> [WHAT YOU SHOULD DO]: Print the records below exactly, with no pictures.

------------------------------------

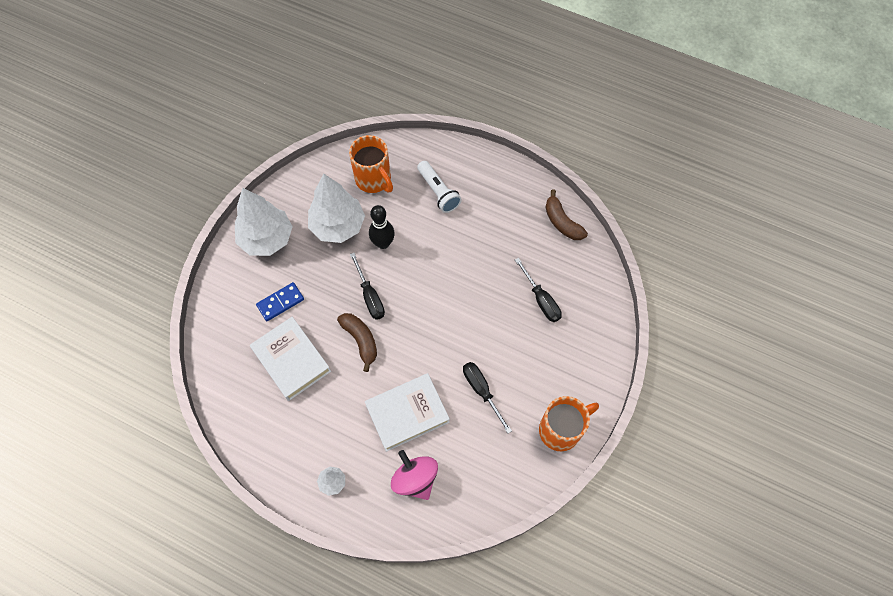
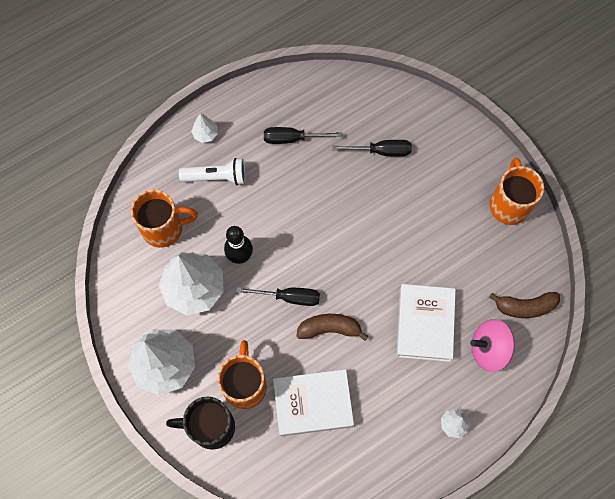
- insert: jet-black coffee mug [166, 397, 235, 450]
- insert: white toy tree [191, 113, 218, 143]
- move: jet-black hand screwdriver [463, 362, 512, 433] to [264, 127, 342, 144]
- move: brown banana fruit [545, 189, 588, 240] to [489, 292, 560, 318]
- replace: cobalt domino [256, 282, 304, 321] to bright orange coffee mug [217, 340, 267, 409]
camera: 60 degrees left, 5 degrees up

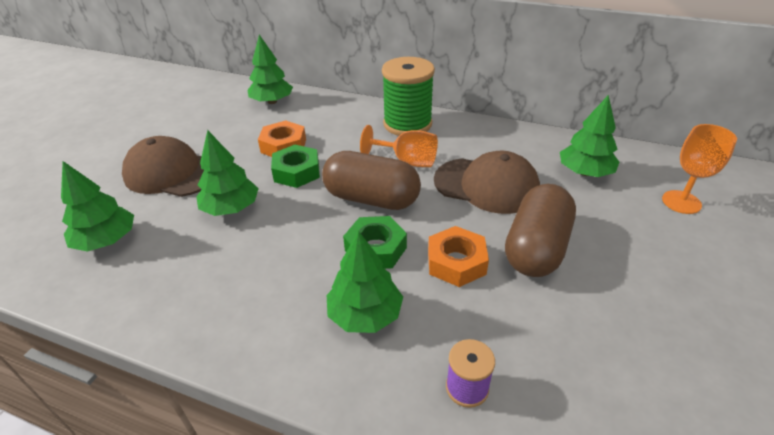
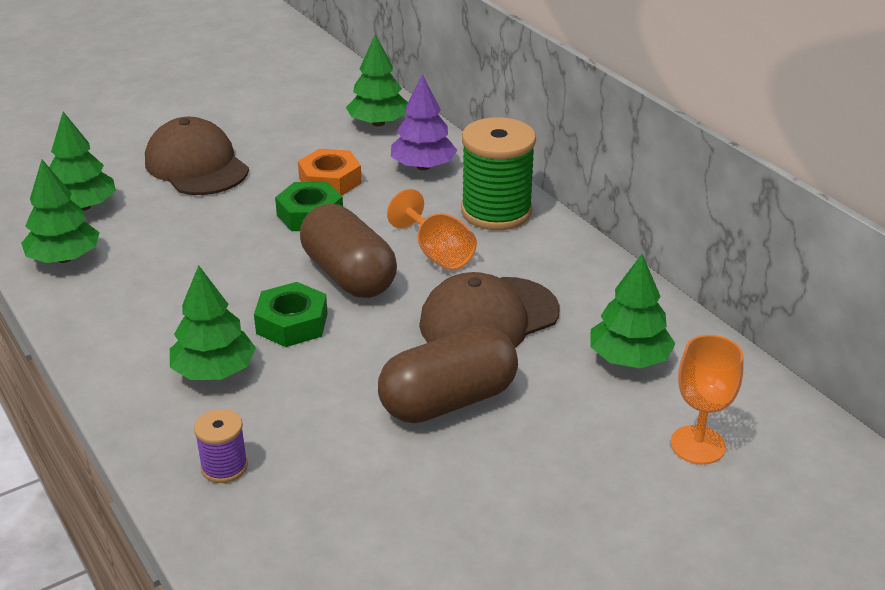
- delete: bright orange nut [428, 226, 489, 287]
- insert: purple toy tree [391, 74, 458, 170]
- move: leaf-green toy tree [196, 130, 259, 216] to [21, 160, 100, 263]
- rotate: brown baseball cap [434, 151, 540, 214] = [419, 272, 560, 348] 90 degrees clockwise
camera: 35 degrees right, 5 degrees down

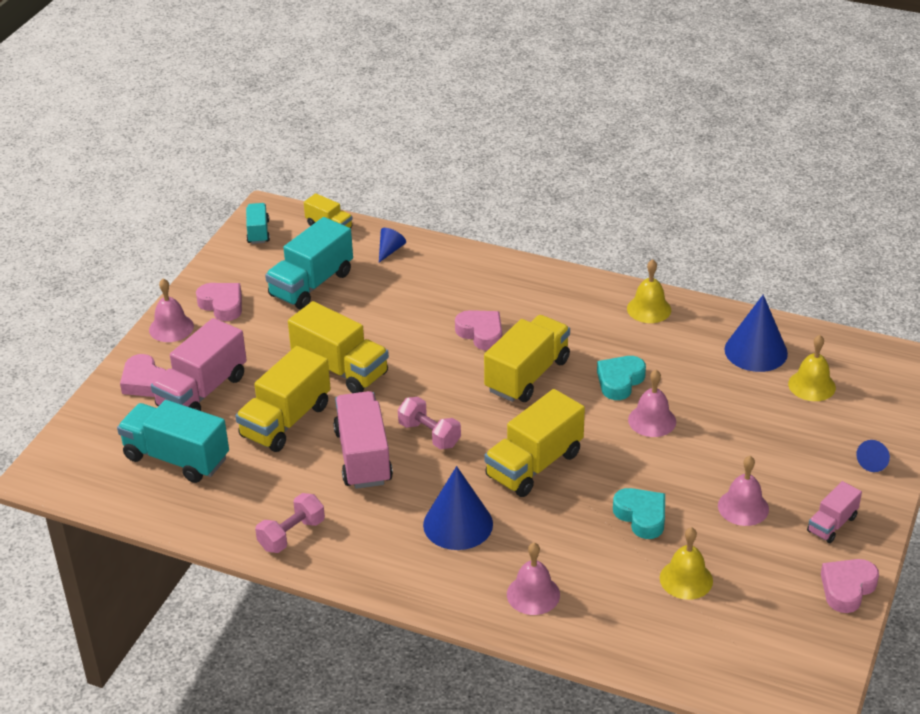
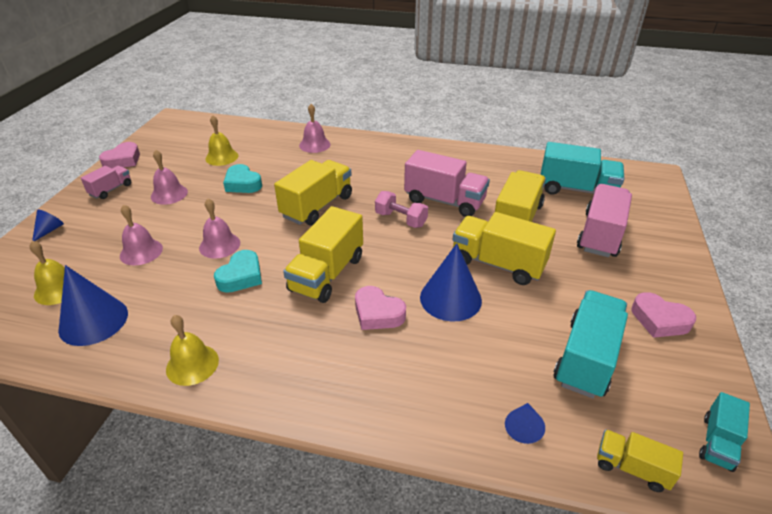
- delete: rosy love heart [120, 354, 166, 397]
- delete: rosy dumbbell [255, 493, 325, 553]
- move: rosy school bell [149, 278, 194, 342] to [120, 205, 163, 266]
- move: cobalt cone [423, 466, 493, 550] to [420, 243, 482, 322]
- rotate: turquoise truck [246, 203, 270, 244] = [699, 392, 750, 472] 45 degrees clockwise
- rotate: rosy truck [333, 391, 393, 489] = [404, 150, 490, 217] 45 degrees counterclockwise
camera: 170 degrees right, 0 degrees up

------------------------------------

> [FINISHED TASK]:
- insert: jet-black coffee mug [166, 397, 235, 450]
- insert: white toy tree [191, 113, 218, 143]
- move: jet-black hand screwdriver [463, 362, 512, 433] to [264, 127, 342, 144]
- move: brown banana fruit [545, 189, 588, 240] to [489, 292, 560, 318]
- replace: cobalt domino [256, 282, 304, 321] to bright orange coffee mug [217, 340, 267, 409]
camera: 60 degrees left, 5 degrees up

- delete: bright orange nut [428, 226, 489, 287]
- insert: purple toy tree [391, 74, 458, 170]
- move: leaf-green toy tree [196, 130, 259, 216] to [21, 160, 100, 263]
- rotate: brown baseball cap [434, 151, 540, 214] = [419, 272, 560, 348] 90 degrees clockwise
camera: 35 degrees right, 5 degrees down

- delete: rosy love heart [120, 354, 166, 397]
- delete: rosy dumbbell [255, 493, 325, 553]
- move: rosy school bell [149, 278, 194, 342] to [120, 205, 163, 266]
- move: cobalt cone [423, 466, 493, 550] to [420, 243, 482, 322]
- rotate: turquoise truck [246, 203, 270, 244] = [699, 392, 750, 472] 45 degrees clockwise
- rotate: rosy truck [333, 391, 393, 489] = [404, 150, 490, 217] 45 degrees counterclockwise
camera: 170 degrees right, 0 degrees up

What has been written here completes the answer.